§ INSTRUCTIONS FOR THE TASK
The data below is to be output in full, unchanged.

+++ SOURCE MATERIAL

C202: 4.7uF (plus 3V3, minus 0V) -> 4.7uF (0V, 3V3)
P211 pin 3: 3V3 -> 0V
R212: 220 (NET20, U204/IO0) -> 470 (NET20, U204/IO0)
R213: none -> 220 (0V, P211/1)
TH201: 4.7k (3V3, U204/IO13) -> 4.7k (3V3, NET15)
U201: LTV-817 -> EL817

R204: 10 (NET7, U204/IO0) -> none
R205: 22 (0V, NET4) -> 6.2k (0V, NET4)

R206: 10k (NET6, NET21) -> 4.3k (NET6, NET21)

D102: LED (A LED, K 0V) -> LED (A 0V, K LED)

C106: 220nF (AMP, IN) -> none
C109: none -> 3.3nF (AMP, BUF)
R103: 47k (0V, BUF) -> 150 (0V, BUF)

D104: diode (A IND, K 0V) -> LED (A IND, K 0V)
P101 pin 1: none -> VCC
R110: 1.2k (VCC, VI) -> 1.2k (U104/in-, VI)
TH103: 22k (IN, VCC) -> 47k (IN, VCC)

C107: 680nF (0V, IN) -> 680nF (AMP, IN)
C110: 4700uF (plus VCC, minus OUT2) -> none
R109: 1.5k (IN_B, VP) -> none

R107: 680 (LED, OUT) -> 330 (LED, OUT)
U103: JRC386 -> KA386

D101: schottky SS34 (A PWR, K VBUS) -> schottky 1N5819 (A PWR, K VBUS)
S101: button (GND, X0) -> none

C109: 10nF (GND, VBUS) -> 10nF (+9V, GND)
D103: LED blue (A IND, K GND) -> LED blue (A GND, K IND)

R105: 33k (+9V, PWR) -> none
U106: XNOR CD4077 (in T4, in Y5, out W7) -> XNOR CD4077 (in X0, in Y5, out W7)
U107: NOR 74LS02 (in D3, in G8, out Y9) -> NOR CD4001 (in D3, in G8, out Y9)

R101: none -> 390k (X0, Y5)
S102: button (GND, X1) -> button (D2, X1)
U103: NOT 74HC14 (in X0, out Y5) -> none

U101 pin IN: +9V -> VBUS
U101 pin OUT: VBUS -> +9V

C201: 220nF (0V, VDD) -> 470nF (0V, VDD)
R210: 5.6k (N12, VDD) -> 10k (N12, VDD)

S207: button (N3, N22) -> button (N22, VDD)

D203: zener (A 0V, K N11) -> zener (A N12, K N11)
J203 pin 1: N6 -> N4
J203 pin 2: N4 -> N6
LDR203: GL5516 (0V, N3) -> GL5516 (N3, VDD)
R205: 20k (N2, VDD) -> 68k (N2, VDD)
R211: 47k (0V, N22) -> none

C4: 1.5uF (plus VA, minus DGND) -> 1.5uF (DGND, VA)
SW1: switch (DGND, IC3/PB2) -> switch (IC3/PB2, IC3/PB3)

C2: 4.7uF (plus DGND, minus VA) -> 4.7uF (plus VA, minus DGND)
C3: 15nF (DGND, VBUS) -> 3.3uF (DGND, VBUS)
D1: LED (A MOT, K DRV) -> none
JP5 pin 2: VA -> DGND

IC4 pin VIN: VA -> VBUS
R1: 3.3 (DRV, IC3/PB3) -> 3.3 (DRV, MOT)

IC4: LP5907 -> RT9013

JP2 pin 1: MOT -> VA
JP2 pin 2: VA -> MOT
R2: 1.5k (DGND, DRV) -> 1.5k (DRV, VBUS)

++++++

§ TASK SOLUTION
C202: 4.7uF (plus 3V3, minus 0V) -> 4.7uF (0V, 3V3)
P211 pin 3: 3V3 -> 0V
R212: 220 (NET20, U204/IO0) -> 470 (NET20, U204/IO0)
R213: none -> 220 (0V, P211/1)
TH201: 4.7k (3V3, U204/IO13) -> 4.7k (3V3, NET15)
U201: LTV-817 -> EL817

R204: 10 (NET7, U204/IO0) -> none
R205: 22 (0V, NET4) -> 6.2k (0V, NET4)

R206: 10k (NET6, NET21) -> 4.3k (NET6, NET21)

D102: LED (A LED, K 0V) -> LED (A 0V, K LED)

C106: 220nF (AMP, IN) -> none
C109: none -> 3.3nF (AMP, BUF)
R103: 47k (0V, BUF) -> 150 (0V, BUF)

D104: diode (A IND, K 0V) -> LED (A IND, K 0V)
P101 pin 1: none -> VCC
R110: 1.2k (VCC, VI) -> 1.2k (U104/in-, VI)
TH103: 22k (IN, VCC) -> 47k (IN, VCC)

C107: 680nF (0V, IN) -> 680nF (AMP, IN)
C110: 4700uF (plus VCC, minus OUT2) -> none
R109: 1.5k (IN_B, VP) -> none

R107: 680 (LED, OUT) -> 330 (LED, OUT)
U103: JRC386 -> KA386

D101: schottky SS34 (A PWR, K VBUS) -> schottky 1N5819 (A PWR, K VBUS)
S101: button (GND, X0) -> none

C109: 10nF (GND, VBUS) -> 10nF (+9V, GND)
D103: LED blue (A IND, K GND) -> LED blue (A GND, K IND)

R105: 33k (+9V, PWR) -> none
U106: XNOR CD4077 (in T4, in Y5, out W7) -> XNOR CD4077 (in X0, in Y5, out W7)
U107: NOR 74LS02 (in D3, in G8, out Y9) -> NOR CD4001 (in D3, in G8, out Y9)

R101: none -> 390k (X0, Y5)
S102: button (GND, X1) -> button (D2, X1)
U103: NOT 74HC14 (in X0, out Y5) -> none

U101 pin IN: +9V -> VBUS
U101 pin OUT: VBUS -> +9V

C201: 220nF (0V, VDD) -> 470nF (0V, VDD)
R210: 5.6k (N12, VDD) -> 10k (N12, VDD)

S207: button (N3, N22) -> button (N22, VDD)

D203: zener (A 0V, K N11) -> zener (A N12, K N11)
J203 pin 1: N6 -> N4
J203 pin 2: N4 -> N6
LDR203: GL5516 (0V, N3) -> GL5516 (N3, VDD)
R205: 20k (N2, VDD) -> 68k (N2, VDD)
R211: 47k (0V, N22) -> none

C4: 1.5uF (plus VA, minus DGND) -> 1.5uF (DGND, VA)
SW1: switch (DGND, IC3/PB2) -> switch (IC3/PB2, IC3/PB3)

C2: 4.7uF (plus DGND, minus VA) -> 4.7uF (plus VA, minus DGND)
C3: 15nF (DGND, VBUS) -> 3.3uF (DGND, VBUS)
D1: LED (A MOT, K DRV) -> none
JP5 pin 2: VA -> DGND

IC4 pin VIN: VA -> VBUS
R1: 3.3 (DRV, IC3/PB3) -> 3.3 (DRV, MOT)

IC4: LP5907 -> RT9013

JP2 pin 1: MOT -> VA
JP2 pin 2: VA -> MOT
R2: 1.5k (DGND, DRV) -> 1.5k (DRV, VBUS)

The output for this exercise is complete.